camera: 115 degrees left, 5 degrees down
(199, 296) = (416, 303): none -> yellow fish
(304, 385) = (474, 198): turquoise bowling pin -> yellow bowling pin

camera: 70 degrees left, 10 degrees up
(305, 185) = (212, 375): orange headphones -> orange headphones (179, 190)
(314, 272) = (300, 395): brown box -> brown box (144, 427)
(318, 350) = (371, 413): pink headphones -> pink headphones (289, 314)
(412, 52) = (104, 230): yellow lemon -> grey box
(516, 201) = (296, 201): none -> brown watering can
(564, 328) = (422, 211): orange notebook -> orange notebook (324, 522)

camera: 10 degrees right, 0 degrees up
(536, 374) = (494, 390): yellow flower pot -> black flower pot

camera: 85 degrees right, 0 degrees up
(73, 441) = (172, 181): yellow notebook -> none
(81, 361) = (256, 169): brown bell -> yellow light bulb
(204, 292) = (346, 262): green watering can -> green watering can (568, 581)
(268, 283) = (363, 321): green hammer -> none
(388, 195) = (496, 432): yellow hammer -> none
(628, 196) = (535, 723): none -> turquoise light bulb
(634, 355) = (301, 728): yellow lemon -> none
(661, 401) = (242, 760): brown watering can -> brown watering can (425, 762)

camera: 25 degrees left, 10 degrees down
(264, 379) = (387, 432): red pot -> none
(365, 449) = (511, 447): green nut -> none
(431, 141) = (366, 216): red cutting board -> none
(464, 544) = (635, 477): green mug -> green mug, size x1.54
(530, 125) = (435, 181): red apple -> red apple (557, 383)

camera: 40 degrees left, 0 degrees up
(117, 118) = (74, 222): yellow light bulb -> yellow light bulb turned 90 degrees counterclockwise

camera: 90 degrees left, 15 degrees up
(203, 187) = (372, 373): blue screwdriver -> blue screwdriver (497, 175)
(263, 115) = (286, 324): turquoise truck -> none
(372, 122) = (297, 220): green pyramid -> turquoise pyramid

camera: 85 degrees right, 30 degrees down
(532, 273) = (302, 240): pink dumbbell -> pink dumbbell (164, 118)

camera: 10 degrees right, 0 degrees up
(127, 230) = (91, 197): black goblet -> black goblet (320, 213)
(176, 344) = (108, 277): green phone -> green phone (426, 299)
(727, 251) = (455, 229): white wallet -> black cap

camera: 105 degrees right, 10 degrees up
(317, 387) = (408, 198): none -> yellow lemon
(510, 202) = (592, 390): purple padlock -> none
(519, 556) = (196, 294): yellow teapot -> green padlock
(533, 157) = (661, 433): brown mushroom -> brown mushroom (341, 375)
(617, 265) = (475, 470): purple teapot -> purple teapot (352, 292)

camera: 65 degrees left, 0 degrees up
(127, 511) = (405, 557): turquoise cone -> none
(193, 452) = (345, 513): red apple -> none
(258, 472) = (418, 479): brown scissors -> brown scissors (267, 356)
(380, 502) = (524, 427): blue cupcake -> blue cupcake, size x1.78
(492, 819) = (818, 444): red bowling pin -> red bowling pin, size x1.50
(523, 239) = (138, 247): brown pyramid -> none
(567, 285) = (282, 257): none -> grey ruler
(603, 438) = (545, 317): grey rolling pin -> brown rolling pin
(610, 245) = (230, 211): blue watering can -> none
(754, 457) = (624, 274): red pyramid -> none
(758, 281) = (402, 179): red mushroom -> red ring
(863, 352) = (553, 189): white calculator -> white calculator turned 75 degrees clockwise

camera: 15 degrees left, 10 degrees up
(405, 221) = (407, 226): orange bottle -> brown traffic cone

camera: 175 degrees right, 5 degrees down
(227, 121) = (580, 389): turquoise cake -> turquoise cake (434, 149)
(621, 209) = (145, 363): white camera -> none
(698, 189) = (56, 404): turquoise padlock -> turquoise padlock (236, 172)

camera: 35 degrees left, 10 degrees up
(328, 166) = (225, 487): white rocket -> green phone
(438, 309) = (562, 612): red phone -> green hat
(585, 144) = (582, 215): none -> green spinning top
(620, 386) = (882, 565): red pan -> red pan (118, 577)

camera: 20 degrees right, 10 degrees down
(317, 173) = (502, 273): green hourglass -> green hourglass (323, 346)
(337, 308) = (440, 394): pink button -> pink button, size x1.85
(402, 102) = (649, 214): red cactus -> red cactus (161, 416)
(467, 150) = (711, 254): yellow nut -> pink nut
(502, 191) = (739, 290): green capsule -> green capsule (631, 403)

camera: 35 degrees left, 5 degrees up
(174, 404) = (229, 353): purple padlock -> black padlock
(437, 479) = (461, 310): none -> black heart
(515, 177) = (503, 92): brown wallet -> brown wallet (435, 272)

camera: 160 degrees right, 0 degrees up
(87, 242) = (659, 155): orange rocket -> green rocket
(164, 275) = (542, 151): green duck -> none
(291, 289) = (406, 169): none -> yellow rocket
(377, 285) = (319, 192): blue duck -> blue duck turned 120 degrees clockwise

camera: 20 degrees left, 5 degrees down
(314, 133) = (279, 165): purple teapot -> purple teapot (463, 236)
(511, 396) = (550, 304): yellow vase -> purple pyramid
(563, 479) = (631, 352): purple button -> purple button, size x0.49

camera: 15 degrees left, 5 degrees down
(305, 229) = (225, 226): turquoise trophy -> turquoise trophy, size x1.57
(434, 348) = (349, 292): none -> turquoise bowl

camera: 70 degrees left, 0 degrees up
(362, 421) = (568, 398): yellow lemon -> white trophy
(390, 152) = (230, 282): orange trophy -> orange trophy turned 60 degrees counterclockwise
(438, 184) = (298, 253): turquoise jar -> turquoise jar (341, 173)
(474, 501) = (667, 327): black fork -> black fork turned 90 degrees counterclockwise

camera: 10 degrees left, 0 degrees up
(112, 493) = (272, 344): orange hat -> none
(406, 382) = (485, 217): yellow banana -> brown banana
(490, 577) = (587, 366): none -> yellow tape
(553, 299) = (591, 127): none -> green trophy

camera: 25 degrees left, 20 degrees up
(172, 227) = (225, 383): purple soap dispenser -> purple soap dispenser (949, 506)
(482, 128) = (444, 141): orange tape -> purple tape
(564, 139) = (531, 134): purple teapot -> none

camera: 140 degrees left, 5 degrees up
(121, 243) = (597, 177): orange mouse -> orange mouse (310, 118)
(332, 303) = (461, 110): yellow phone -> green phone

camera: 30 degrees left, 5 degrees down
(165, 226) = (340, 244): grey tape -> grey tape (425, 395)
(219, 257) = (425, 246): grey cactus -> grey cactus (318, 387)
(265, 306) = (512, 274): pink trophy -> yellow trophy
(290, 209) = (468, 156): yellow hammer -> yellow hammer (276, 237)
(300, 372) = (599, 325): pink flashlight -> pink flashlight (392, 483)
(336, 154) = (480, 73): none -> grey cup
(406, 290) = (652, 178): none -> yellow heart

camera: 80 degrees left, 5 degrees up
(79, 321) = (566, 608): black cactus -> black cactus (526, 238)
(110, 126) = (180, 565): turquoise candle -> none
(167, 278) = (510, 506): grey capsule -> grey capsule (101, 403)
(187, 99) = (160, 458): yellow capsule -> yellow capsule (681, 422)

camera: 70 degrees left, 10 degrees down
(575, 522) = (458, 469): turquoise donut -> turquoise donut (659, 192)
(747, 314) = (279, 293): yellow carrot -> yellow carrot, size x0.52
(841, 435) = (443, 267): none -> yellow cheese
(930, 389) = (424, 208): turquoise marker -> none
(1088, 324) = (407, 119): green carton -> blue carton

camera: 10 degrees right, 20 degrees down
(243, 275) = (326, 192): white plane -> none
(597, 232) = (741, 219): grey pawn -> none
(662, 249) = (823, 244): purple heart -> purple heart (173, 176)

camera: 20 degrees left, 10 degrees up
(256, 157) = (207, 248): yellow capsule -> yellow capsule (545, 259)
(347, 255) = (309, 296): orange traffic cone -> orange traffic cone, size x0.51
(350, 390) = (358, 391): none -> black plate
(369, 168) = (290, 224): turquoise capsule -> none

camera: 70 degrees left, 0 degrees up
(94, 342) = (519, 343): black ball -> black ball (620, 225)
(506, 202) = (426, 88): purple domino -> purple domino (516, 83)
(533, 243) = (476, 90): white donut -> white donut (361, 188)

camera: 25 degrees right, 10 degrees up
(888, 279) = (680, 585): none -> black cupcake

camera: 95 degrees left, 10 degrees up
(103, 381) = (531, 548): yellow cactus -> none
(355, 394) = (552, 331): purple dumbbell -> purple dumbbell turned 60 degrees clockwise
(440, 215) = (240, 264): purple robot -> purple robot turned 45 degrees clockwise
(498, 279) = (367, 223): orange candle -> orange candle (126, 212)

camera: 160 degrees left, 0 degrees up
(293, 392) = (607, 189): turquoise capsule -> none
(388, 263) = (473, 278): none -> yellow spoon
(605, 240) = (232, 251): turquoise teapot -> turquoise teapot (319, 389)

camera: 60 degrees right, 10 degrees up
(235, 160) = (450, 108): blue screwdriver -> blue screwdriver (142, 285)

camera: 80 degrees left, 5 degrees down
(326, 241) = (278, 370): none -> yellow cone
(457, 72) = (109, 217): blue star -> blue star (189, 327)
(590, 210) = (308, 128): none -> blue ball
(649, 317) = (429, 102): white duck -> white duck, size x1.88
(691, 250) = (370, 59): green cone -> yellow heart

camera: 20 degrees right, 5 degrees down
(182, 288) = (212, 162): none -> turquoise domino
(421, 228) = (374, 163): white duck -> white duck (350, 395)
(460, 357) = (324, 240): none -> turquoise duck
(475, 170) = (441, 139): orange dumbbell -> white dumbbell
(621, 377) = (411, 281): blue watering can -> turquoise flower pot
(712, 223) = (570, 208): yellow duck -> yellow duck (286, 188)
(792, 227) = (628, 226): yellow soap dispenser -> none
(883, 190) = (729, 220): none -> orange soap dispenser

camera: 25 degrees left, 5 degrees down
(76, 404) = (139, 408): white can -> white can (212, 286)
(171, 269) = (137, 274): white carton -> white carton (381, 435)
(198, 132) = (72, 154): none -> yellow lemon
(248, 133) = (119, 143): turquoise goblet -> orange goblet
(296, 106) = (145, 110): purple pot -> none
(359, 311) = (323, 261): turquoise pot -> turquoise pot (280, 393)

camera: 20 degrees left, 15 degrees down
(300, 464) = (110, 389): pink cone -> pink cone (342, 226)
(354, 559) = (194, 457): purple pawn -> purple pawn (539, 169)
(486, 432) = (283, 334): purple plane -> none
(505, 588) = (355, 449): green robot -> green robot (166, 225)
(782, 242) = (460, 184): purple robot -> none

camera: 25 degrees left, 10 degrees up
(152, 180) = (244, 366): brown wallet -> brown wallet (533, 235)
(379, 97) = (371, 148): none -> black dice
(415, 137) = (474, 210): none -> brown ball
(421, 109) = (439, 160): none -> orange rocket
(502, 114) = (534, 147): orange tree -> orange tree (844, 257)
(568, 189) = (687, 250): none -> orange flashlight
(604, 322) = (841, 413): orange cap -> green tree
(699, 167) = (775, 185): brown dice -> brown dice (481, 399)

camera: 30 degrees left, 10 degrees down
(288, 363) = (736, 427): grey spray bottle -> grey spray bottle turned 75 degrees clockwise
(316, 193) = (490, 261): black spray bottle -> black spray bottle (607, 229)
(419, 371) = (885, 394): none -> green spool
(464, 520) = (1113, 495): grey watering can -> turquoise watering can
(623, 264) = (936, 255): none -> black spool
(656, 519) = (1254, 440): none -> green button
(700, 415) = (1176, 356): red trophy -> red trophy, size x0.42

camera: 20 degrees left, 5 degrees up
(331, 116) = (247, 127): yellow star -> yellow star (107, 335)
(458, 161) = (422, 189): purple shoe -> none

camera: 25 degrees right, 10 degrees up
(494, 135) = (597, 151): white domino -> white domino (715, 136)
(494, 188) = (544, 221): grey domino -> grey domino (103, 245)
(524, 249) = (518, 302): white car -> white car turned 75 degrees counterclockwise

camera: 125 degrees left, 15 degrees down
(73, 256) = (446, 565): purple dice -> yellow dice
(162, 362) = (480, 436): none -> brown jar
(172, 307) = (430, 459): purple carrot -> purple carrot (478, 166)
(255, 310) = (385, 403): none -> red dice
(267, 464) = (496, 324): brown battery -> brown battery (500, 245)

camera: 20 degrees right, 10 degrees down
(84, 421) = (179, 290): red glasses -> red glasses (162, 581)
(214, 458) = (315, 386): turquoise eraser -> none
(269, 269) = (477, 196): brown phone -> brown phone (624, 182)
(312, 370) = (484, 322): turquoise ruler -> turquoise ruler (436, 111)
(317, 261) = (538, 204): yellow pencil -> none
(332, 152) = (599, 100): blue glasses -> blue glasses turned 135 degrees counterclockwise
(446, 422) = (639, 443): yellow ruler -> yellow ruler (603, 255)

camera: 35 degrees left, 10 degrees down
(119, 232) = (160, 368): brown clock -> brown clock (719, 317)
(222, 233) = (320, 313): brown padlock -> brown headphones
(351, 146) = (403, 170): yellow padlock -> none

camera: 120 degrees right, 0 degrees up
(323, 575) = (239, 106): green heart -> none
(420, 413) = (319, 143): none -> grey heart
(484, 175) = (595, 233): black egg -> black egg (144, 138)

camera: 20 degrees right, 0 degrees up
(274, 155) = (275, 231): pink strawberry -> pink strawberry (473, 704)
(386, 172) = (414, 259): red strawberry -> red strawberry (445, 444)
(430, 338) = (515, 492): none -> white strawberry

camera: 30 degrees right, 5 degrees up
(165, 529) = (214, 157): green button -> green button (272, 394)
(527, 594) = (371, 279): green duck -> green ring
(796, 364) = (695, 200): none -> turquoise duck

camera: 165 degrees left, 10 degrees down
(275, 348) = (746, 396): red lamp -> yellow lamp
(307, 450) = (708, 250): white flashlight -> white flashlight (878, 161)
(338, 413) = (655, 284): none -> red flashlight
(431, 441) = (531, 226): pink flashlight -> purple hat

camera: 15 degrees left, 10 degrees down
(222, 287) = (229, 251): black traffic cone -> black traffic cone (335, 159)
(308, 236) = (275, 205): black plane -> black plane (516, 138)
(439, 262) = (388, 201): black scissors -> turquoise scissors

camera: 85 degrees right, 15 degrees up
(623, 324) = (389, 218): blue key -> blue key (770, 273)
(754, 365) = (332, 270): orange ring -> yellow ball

▬▬▬▬▬▬

:: Task instructions ::
In the listing above, locate the line containing "(388, 195) = (496, 432): yellow" and the line containing "(117, 118) = (74, 222): yellow", then transcribe both and every line between them verbatim.

:: Your response ::
(388, 195) = (496, 432): yellow hammer -> none
(628, 196) = (535, 723): none -> turquoise light bulb
(634, 355) = (301, 728): yellow lemon -> none
(661, 401) = (242, 760): brown watering can -> brown watering can (425, 762)

camera: 25 degrees left, 10 degrees down
(264, 379) = (387, 432): red pot -> none
(365, 449) = (511, 447): green nut -> none
(431, 141) = (366, 216): red cutting board -> none
(464, 544) = (635, 477): green mug -> green mug, size x1.54
(530, 125) = (435, 181): red apple -> red apple (557, 383)

camera: 40 degrees left, 0 degrees up
(117, 118) = (74, 222): yellow light bulb -> yellow light bulb turned 90 degrees counterclockwise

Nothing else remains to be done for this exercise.